== EXERCISE INPUT ==
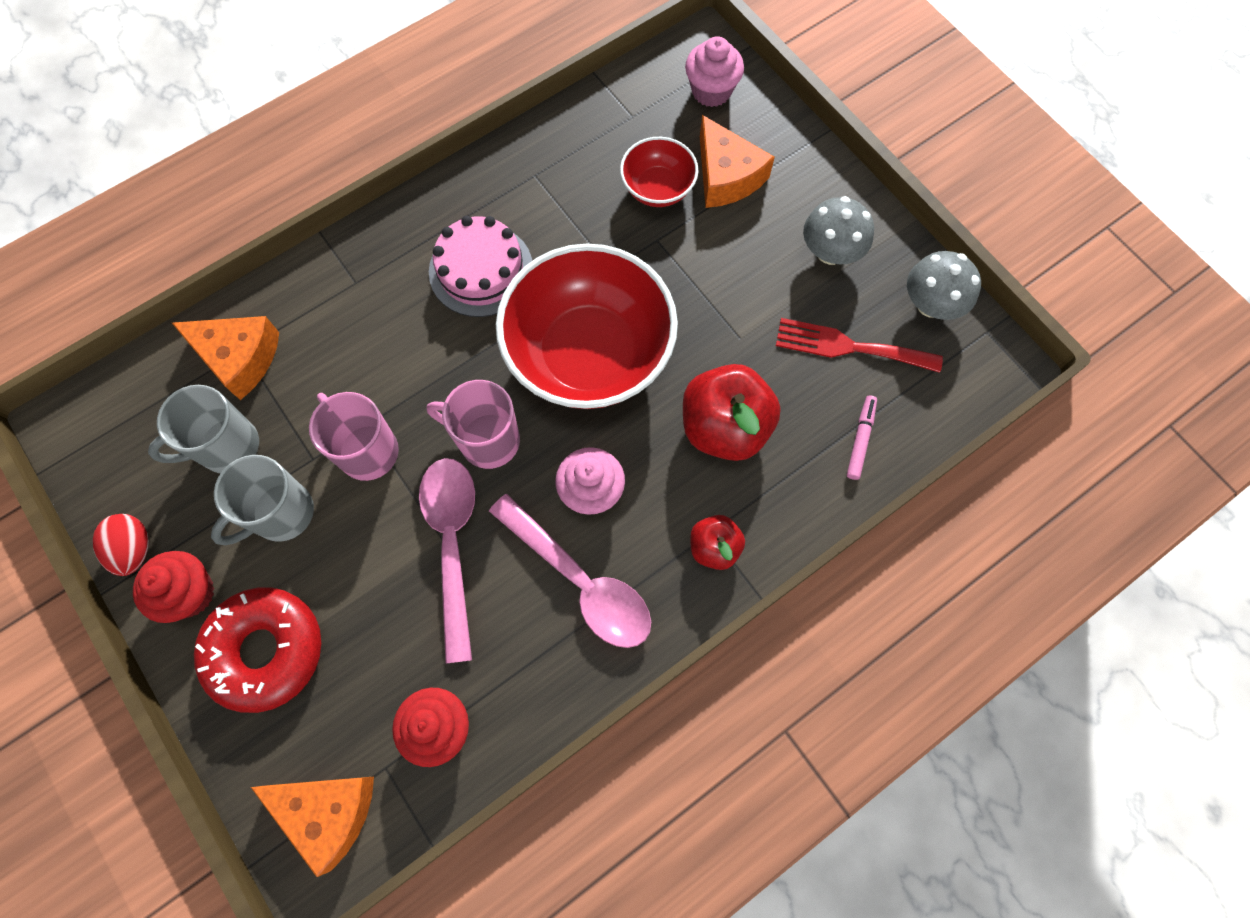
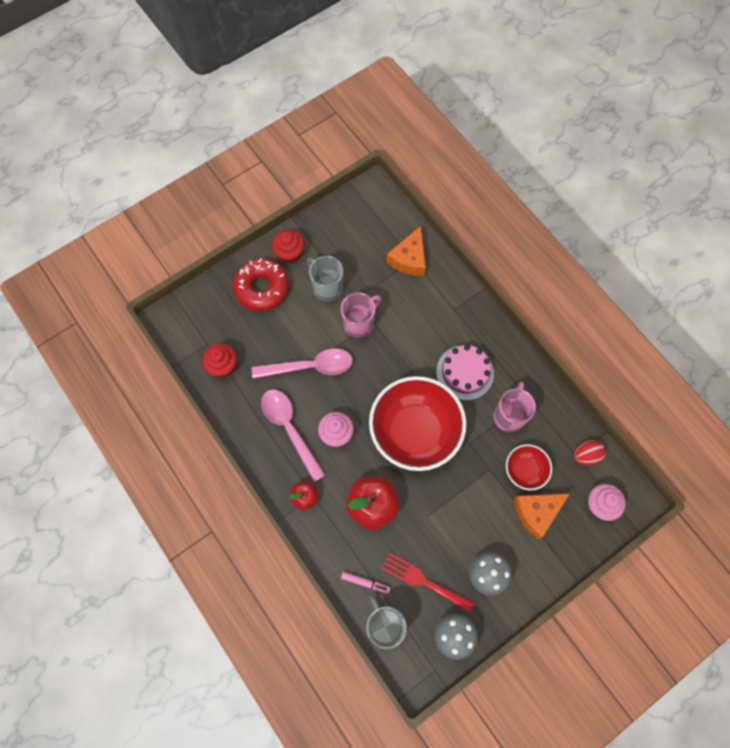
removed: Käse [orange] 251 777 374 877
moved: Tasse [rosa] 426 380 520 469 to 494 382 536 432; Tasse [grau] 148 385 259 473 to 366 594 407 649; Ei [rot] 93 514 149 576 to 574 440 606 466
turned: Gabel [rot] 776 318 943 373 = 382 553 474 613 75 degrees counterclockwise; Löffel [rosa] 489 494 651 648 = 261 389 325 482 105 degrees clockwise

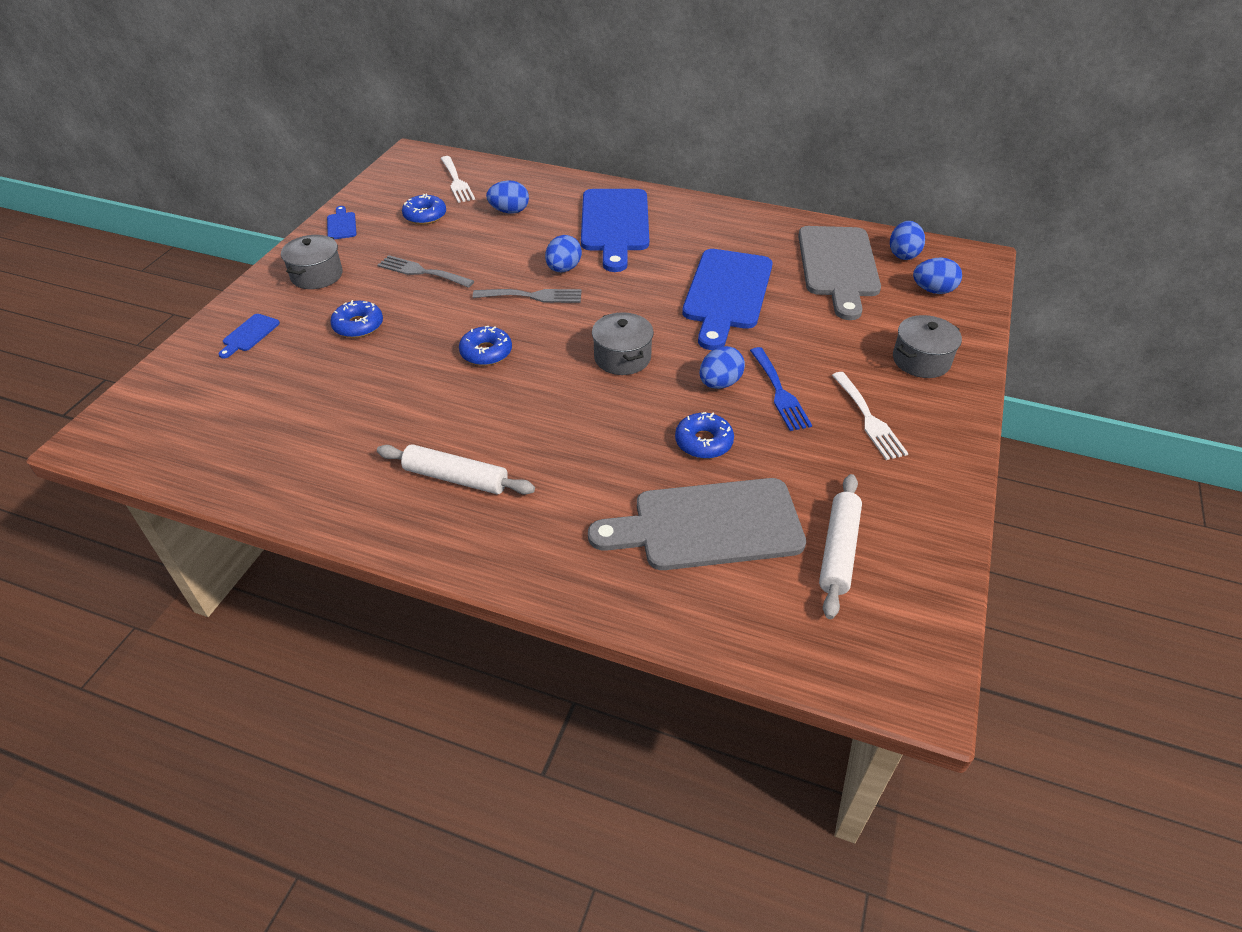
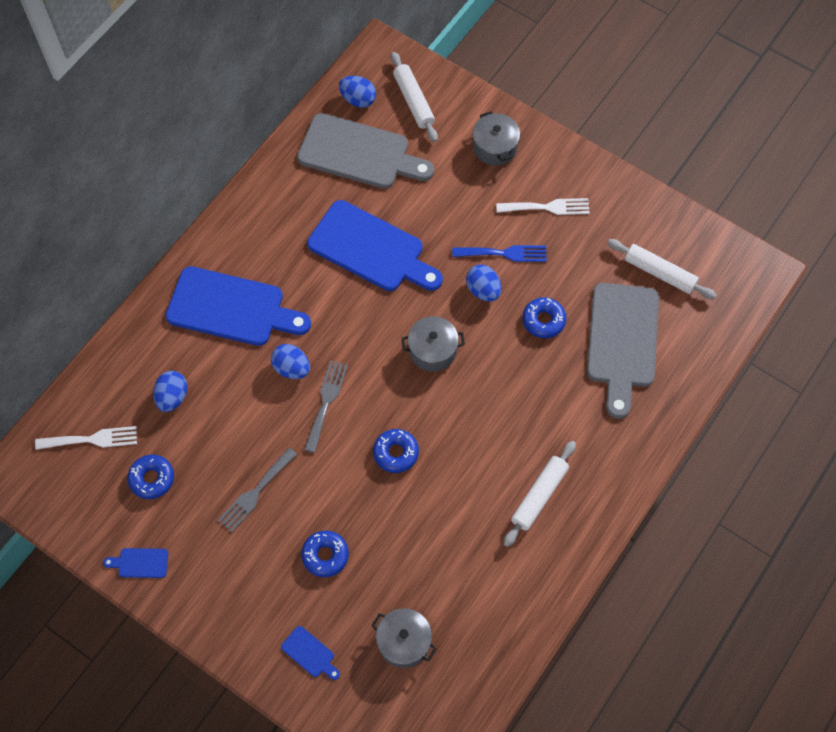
moved: Kochtopf [grau] 281 235 343 289 to 371 608 437 668
replaced: Ei [blau] 913 258 962 294 to Nudelholz [weiß] 391 52 438 142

== ABOUT THIS TASK ==
Write out the records shown above exactly, but do not include any images.

== TASK SOLUTION ==
removed: Käse [orange] 251 777 374 877
moved: Tasse [rosa] 426 380 520 469 to 494 382 536 432; Tasse [grau] 148 385 259 473 to 366 594 407 649; Ei [rot] 93 514 149 576 to 574 440 606 466
turned: Gabel [rot] 776 318 943 373 = 382 553 474 613 75 degrees counterclockwise; Löffel [rosa] 489 494 651 648 = 261 389 325 482 105 degrees clockwise

moved: Kochtopf [grau] 281 235 343 289 to 371 608 437 668
replaced: Ei [blau] 913 258 962 294 to Nudelholz [weiß] 391 52 438 142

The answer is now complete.